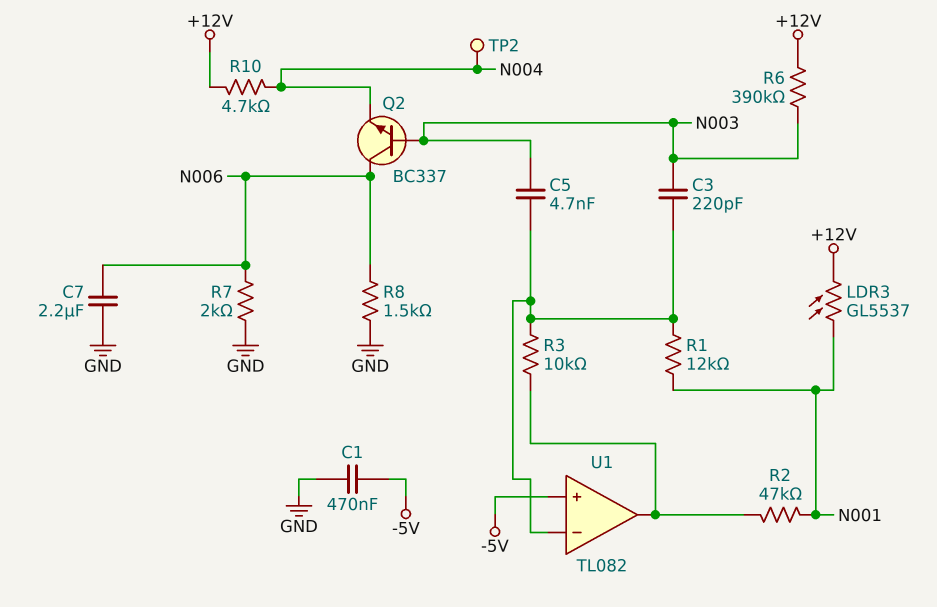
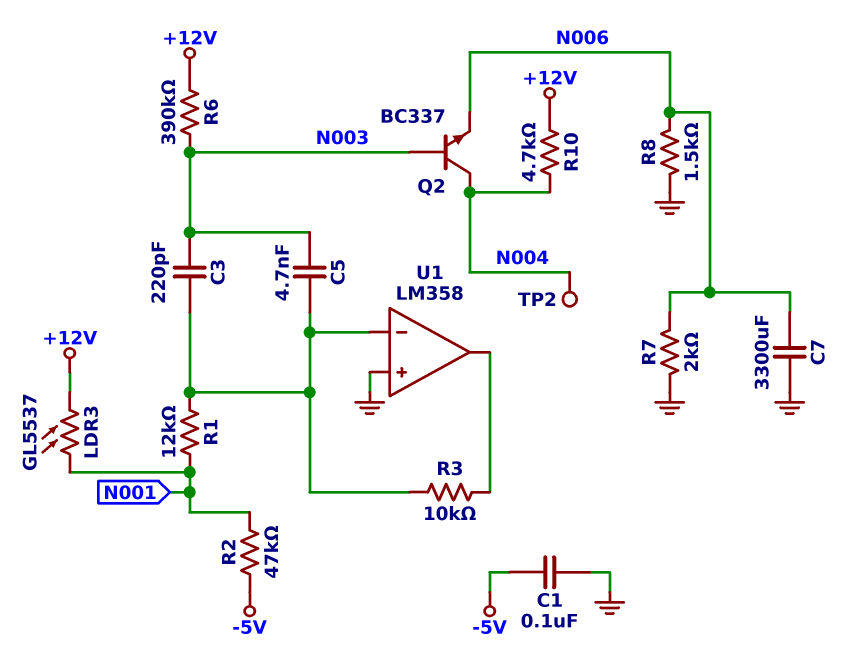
C1: 470nF (-5V, GND) -> 100nF (-5V, GND)
C7: 2.2uF (GND, N006) -> 3300uF (GND, N006)
Q2: NPN BC337 (B N003, C N006, E N004) -> NPN BC337 (B N003, C N004, E N006)
R2: 47k (N001, U1/out) -> 47k (-5V, N001)
U1: TL082 -> LM358
U1 pin in+: -5V -> GND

^^^^

## What you need to do
Return the whole of the material above exactly, with no picture carried over.

## Reply
C1: 470nF (-5V, GND) -> 100nF (-5V, GND)
C7: 2.2uF (GND, N006) -> 3300uF (GND, N006)
Q2: NPN BC337 (B N003, C N006, E N004) -> NPN BC337 (B N003, C N004, E N006)
R2: 47k (N001, U1/out) -> 47k (-5V, N001)
U1: TL082 -> LM358
U1 pin in+: -5V -> GND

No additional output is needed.